(YOUR OBJECTIVE) Every line from the first in the listing below to the line containing "D4: schottky (A" is to be repeated exactly, and no line past it.

(MATERIAL FOR THIS EXERCISE)
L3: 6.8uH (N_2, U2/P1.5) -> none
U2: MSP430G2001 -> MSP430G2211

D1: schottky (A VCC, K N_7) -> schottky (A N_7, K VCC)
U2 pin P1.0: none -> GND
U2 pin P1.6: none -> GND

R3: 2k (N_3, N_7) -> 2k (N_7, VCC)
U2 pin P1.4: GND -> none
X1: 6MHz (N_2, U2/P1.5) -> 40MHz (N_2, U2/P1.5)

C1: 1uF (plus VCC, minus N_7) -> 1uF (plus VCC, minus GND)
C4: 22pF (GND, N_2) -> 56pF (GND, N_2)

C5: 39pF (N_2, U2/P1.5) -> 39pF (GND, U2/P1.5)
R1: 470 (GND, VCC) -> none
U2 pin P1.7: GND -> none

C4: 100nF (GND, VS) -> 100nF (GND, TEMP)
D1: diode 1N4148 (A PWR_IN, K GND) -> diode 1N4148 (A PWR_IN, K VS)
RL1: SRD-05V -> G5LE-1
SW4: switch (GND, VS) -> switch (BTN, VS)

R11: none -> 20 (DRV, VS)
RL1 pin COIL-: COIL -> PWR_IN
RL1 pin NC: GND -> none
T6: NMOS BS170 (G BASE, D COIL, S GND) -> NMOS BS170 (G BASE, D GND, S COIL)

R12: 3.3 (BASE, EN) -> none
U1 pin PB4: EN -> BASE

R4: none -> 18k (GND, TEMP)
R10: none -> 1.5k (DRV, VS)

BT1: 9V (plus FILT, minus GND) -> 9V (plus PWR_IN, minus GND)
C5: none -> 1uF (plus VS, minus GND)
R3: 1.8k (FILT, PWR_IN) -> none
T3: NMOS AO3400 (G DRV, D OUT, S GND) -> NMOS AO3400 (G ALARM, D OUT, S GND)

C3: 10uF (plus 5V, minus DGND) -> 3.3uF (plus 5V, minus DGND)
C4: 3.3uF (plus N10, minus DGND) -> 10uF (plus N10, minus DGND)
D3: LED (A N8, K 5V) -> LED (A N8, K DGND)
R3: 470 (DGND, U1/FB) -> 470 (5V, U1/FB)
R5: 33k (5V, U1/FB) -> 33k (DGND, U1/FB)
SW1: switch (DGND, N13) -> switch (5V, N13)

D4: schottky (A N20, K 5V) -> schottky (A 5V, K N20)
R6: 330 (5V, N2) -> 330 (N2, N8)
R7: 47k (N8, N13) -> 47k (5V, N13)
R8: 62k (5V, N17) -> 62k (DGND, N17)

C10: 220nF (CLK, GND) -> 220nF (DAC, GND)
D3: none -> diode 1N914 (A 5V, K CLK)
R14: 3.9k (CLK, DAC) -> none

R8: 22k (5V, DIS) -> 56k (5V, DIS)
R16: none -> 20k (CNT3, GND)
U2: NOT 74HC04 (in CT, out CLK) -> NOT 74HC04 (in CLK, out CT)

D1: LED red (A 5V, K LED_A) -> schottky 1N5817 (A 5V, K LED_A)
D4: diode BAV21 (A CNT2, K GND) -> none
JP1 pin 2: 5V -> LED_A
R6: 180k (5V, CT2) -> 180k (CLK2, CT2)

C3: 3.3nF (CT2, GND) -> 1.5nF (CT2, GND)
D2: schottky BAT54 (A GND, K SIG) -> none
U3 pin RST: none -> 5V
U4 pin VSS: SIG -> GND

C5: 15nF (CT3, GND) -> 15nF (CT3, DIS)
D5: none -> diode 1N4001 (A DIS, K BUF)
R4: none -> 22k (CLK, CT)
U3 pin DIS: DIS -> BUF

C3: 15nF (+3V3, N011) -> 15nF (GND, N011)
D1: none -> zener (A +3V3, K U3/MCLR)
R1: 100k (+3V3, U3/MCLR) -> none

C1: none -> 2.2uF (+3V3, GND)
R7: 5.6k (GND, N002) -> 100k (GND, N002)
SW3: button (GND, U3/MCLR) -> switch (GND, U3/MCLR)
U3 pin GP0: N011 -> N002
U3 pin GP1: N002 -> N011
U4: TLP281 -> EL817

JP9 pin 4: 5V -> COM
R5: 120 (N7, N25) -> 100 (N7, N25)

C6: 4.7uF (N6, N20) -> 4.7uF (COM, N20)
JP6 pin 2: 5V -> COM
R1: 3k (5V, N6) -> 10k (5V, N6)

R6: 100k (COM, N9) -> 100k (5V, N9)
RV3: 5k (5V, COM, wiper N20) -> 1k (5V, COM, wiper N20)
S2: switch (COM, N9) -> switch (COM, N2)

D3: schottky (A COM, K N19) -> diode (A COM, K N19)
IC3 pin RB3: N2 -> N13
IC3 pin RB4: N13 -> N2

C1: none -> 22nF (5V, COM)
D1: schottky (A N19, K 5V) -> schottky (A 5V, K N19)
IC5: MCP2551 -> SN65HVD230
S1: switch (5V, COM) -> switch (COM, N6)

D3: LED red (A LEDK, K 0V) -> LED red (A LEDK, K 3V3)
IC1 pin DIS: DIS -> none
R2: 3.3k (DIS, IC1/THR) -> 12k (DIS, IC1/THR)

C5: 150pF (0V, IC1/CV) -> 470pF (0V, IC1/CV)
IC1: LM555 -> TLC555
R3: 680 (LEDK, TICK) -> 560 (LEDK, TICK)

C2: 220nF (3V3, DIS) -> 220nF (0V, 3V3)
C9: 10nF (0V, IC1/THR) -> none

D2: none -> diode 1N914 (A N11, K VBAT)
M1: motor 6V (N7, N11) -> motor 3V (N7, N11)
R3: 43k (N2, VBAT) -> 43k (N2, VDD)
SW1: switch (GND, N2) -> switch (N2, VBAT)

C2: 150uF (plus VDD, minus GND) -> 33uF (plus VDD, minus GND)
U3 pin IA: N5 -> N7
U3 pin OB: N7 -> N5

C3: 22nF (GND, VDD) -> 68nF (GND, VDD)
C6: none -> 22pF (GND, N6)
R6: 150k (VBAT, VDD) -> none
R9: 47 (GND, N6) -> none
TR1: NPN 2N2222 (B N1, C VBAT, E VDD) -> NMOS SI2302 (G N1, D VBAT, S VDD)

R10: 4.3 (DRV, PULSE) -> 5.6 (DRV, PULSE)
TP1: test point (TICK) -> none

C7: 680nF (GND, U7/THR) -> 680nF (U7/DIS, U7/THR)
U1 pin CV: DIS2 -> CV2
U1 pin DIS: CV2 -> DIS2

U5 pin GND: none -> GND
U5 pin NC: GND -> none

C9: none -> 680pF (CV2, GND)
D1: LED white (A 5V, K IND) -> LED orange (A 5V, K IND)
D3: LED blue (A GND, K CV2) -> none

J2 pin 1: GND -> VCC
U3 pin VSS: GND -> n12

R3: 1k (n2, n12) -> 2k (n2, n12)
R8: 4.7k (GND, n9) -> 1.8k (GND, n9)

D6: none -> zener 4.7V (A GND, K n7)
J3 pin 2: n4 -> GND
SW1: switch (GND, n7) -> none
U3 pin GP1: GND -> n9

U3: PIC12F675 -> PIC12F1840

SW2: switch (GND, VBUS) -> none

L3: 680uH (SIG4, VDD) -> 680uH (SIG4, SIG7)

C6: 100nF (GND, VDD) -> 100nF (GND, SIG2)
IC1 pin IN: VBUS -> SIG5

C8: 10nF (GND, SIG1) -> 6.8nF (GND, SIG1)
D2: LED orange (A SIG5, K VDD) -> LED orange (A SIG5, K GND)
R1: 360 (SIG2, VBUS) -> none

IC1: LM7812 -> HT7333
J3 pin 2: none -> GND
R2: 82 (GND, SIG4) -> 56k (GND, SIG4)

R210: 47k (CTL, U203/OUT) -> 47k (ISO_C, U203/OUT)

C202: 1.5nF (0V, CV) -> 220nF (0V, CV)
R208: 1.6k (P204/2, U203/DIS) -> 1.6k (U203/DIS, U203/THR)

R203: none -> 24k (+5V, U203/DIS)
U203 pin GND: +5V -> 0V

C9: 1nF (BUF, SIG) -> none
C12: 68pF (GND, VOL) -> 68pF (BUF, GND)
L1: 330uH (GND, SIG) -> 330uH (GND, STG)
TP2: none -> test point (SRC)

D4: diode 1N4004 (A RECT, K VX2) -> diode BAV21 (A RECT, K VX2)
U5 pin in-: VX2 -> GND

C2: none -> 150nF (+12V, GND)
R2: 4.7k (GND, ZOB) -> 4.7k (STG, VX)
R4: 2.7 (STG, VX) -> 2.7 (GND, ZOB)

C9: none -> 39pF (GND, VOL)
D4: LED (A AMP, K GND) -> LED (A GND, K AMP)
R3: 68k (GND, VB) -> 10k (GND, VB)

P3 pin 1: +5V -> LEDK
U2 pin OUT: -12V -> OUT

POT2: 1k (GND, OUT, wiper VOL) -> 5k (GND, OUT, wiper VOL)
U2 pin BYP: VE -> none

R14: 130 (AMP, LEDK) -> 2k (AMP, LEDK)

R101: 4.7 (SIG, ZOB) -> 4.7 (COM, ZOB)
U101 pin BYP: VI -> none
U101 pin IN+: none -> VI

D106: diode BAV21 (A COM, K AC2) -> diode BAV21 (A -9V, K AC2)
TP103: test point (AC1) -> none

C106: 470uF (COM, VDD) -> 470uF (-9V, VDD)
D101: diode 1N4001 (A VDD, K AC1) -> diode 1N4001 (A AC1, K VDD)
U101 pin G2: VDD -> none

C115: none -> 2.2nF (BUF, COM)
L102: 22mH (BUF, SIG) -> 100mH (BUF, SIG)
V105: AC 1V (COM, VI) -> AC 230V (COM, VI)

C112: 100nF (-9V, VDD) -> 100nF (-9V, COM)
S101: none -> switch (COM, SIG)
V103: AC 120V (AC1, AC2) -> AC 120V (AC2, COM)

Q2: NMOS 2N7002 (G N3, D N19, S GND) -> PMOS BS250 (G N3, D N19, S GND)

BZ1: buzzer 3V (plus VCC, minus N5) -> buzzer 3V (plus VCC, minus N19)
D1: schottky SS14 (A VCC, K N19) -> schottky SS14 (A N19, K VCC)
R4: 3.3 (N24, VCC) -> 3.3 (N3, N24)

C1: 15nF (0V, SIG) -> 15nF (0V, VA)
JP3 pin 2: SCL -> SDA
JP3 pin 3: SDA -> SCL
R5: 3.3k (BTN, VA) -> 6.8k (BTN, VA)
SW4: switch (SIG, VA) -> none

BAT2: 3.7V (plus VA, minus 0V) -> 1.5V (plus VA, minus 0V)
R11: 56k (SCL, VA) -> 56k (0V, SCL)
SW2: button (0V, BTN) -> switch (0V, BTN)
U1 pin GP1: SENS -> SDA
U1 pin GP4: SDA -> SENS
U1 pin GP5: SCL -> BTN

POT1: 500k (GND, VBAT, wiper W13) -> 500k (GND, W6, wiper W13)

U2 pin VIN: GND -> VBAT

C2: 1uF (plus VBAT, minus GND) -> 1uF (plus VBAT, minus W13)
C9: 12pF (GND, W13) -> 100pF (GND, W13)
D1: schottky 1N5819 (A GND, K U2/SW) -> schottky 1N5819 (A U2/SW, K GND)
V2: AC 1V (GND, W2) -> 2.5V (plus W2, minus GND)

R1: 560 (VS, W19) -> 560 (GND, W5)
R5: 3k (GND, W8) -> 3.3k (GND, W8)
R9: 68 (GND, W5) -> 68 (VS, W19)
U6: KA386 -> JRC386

(TASK OUTPUT)
L3: 6.8uH (N_2, U2/P1.5) -> none
U2: MSP430G2001 -> MSP430G2211

D1: schottky (A VCC, K N_7) -> schottky (A N_7, K VCC)
U2 pin P1.0: none -> GND
U2 pin P1.6: none -> GND

R3: 2k (N_3, N_7) -> 2k (N_7, VCC)
U2 pin P1.4: GND -> none
X1: 6MHz (N_2, U2/P1.5) -> 40MHz (N_2, U2/P1.5)

C1: 1uF (plus VCC, minus N_7) -> 1uF (plus VCC, minus GND)
C4: 22pF (GND, N_2) -> 56pF (GND, N_2)

C5: 39pF (N_2, U2/P1.5) -> 39pF (GND, U2/P1.5)
R1: 470 (GND, VCC) -> none
U2 pin P1.7: GND -> none

C4: 100nF (GND, VS) -> 100nF (GND, TEMP)
D1: diode 1N4148 (A PWR_IN, K GND) -> diode 1N4148 (A PWR_IN, K VS)
RL1: SRD-05V -> G5LE-1
SW4: switch (GND, VS) -> switch (BTN, VS)

R11: none -> 20 (DRV, VS)
RL1 pin COIL-: COIL -> PWR_IN
RL1 pin NC: GND -> none
T6: NMOS BS170 (G BASE, D COIL, S GND) -> NMOS BS170 (G BASE, D GND, S COIL)

R12: 3.3 (BASE, EN) -> none
U1 pin PB4: EN -> BASE

R4: none -> 18k (GND, TEMP)
R10: none -> 1.5k (DRV, VS)

BT1: 9V (plus FILT, minus GND) -> 9V (plus PWR_IN, minus GND)
C5: none -> 1uF (plus VS, minus GND)
R3: 1.8k (FILT, PWR_IN) -> none
T3: NMOS AO3400 (G DRV, D OUT, S GND) -> NMOS AO3400 (G ALARM, D OUT, S GND)

C3: 10uF (plus 5V, minus DGND) -> 3.3uF (plus 5V, minus DGND)
C4: 3.3uF (plus N10, minus DGND) -> 10uF (plus N10, minus DGND)
D3: LED (A N8, K 5V) -> LED (A N8, K DGND)
R3: 470 (DGND, U1/FB) -> 470 (5V, U1/FB)
R5: 33k (5V, U1/FB) -> 33k (DGND, U1/FB)
SW1: switch (DGND, N13) -> switch (5V, N13)

D4: schottky (A N20, K 5V) -> schottky (A 5V, K N20)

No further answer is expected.